▶ Required action
Go through the records line by line. Report how many lines contain "carrot", with nothing else.

Object state comparisons

------------------------------

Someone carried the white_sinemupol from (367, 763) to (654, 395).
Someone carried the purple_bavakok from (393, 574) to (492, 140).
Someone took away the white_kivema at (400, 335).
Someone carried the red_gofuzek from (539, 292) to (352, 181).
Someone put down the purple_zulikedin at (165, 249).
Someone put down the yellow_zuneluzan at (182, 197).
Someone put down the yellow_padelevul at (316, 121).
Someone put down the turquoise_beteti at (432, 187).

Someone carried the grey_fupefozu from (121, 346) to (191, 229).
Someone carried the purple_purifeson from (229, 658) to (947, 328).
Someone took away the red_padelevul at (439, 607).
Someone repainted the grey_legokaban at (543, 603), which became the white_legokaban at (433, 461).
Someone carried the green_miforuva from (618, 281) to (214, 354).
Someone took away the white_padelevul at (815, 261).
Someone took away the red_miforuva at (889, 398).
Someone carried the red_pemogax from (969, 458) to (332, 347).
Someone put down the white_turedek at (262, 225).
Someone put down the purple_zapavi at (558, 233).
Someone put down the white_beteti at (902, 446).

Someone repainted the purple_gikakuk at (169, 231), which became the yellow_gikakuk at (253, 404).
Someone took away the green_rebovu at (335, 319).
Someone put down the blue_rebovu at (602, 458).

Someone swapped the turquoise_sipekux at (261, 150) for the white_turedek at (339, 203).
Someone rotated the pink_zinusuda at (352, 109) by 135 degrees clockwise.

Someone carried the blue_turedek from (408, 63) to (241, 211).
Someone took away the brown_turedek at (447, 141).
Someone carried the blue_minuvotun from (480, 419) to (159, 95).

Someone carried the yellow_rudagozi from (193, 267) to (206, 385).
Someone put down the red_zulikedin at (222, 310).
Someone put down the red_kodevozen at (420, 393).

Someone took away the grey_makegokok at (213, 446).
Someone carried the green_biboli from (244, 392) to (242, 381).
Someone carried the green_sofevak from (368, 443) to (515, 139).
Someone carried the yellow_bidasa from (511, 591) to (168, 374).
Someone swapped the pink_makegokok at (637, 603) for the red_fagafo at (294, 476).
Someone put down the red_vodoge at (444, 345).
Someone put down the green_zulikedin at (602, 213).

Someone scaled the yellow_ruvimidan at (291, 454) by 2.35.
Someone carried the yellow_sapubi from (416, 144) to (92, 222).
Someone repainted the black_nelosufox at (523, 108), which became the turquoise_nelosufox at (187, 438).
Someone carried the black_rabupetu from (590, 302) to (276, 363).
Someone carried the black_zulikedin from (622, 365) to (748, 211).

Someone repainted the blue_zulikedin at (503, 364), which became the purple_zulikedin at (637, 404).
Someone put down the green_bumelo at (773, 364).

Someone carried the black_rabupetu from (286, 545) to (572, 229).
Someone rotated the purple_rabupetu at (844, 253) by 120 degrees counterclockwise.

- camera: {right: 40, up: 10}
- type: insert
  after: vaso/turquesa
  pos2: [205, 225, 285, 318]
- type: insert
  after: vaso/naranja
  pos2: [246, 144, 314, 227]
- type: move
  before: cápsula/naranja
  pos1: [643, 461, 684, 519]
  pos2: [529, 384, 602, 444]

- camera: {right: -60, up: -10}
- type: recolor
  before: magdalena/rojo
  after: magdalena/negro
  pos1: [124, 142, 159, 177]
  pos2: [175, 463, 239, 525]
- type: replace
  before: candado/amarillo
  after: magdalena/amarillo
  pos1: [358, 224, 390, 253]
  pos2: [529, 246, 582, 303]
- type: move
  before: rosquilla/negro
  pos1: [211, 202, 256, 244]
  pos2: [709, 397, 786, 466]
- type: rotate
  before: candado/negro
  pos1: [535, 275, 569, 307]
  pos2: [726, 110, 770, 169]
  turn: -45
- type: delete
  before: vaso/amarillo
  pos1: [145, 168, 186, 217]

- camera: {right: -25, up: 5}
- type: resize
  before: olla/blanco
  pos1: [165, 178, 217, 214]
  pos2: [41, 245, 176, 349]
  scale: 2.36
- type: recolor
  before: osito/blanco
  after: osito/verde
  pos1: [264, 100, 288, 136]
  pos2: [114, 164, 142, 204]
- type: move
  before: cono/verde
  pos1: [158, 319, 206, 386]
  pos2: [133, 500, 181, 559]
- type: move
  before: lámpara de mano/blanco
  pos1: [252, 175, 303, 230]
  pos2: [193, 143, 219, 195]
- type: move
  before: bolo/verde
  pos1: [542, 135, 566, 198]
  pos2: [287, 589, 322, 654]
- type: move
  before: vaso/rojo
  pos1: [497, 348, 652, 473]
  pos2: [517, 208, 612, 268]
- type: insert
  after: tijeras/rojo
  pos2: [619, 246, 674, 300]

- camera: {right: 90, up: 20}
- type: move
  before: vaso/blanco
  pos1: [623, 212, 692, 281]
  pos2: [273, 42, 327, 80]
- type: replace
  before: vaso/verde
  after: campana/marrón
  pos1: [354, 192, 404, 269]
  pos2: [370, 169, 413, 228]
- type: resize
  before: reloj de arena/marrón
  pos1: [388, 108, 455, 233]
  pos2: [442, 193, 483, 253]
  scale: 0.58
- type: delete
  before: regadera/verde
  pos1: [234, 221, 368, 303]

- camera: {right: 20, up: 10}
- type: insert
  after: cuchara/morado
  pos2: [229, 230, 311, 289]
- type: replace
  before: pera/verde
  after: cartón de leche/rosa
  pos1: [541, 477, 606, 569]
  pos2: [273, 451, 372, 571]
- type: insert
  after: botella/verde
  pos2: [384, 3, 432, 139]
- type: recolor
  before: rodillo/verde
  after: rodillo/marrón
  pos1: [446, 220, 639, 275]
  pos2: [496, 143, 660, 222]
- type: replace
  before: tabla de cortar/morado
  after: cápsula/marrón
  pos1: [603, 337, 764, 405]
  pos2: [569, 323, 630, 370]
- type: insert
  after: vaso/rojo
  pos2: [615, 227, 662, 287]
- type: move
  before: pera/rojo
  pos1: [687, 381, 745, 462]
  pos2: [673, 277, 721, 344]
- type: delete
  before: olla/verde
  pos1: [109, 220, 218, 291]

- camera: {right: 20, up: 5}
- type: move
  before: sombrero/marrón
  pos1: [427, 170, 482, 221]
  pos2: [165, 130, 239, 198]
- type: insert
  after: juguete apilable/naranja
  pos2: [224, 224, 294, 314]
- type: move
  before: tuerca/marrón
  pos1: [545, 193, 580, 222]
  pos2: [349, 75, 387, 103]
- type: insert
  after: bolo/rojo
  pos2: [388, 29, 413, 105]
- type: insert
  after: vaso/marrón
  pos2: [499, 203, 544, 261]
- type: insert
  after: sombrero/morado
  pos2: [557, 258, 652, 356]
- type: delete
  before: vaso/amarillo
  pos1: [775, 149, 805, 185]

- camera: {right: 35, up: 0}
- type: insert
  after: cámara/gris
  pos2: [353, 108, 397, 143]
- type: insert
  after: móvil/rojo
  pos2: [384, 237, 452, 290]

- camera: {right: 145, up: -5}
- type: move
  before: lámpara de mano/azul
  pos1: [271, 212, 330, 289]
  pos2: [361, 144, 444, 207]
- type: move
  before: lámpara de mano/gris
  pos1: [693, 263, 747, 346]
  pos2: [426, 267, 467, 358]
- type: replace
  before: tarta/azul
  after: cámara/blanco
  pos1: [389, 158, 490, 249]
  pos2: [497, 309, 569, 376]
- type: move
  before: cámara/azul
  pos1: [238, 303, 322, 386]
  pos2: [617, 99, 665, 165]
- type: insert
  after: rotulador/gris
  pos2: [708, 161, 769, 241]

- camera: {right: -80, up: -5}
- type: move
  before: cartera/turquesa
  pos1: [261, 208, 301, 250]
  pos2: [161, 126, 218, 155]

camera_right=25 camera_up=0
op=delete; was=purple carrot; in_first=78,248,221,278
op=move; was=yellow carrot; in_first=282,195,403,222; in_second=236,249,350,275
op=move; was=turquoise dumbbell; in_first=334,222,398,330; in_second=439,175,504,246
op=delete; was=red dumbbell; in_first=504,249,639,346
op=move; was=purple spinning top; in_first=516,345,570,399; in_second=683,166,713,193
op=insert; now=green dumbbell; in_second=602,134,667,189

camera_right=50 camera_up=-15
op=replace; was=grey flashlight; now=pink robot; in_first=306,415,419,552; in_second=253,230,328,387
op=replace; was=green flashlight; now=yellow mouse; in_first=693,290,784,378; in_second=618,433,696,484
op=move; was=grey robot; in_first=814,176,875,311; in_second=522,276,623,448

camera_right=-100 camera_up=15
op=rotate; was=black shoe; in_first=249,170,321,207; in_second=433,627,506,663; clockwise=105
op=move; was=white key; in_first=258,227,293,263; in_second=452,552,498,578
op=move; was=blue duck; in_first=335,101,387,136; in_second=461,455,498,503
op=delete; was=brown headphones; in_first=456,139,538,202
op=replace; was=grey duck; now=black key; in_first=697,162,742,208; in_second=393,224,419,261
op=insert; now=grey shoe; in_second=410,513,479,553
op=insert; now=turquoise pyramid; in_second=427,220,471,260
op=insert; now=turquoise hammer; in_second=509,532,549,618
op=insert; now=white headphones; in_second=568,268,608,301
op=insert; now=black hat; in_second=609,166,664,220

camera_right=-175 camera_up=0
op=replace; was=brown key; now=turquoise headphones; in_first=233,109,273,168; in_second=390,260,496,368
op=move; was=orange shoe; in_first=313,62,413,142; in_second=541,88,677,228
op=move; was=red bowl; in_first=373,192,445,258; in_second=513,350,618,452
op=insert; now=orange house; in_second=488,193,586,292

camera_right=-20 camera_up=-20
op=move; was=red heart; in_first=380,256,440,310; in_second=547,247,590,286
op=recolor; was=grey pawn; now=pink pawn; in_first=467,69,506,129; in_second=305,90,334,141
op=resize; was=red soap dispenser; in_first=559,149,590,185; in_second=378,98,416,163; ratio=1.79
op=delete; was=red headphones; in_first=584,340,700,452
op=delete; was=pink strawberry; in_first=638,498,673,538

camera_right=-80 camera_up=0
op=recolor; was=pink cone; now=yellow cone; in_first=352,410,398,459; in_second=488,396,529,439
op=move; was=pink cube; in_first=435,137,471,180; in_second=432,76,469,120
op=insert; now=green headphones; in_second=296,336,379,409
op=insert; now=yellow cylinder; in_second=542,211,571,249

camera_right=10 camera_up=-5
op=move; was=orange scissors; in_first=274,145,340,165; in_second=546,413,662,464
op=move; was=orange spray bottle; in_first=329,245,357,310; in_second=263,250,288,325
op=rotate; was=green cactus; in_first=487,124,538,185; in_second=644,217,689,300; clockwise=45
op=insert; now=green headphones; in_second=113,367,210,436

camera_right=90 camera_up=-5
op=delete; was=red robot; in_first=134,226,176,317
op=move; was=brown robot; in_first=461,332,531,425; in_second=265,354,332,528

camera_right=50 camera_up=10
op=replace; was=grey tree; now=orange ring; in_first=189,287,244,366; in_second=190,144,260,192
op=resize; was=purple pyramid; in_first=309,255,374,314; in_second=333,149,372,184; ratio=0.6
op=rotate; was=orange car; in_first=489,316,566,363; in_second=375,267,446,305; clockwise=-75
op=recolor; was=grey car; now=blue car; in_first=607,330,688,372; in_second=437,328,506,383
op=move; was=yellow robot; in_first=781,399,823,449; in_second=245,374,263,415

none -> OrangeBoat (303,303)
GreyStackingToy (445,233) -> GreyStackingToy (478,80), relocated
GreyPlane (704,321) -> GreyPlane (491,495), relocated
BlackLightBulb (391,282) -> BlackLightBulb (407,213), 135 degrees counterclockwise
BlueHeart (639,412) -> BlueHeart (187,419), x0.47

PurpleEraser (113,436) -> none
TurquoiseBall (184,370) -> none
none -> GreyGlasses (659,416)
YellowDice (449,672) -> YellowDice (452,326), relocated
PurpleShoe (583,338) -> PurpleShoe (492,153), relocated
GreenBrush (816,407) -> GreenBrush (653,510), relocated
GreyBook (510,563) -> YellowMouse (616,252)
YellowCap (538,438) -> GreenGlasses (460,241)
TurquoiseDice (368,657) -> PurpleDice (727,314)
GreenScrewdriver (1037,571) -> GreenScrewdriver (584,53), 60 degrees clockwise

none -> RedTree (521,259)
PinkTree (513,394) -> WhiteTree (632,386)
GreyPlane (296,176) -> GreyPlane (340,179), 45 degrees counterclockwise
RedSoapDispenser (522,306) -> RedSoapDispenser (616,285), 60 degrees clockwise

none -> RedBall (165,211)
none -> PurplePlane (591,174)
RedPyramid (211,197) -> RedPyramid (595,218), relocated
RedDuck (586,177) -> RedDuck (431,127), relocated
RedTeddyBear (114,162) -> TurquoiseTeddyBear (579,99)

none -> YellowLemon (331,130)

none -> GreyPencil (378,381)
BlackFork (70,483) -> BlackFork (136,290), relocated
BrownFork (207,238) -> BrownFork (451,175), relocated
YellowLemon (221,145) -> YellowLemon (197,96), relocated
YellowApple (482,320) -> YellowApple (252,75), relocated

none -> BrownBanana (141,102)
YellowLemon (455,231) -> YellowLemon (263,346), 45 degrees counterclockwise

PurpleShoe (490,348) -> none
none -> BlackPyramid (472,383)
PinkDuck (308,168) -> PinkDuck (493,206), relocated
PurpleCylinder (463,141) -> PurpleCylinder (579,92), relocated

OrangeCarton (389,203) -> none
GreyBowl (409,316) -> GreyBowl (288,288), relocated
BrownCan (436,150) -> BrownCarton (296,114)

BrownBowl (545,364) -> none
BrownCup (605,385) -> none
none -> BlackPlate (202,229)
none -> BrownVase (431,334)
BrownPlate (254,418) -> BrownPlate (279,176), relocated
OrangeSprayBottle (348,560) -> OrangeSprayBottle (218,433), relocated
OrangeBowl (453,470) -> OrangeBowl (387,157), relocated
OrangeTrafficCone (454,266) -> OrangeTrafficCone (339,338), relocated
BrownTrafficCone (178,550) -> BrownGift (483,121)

------------------------------

▶ Result of this exercise
2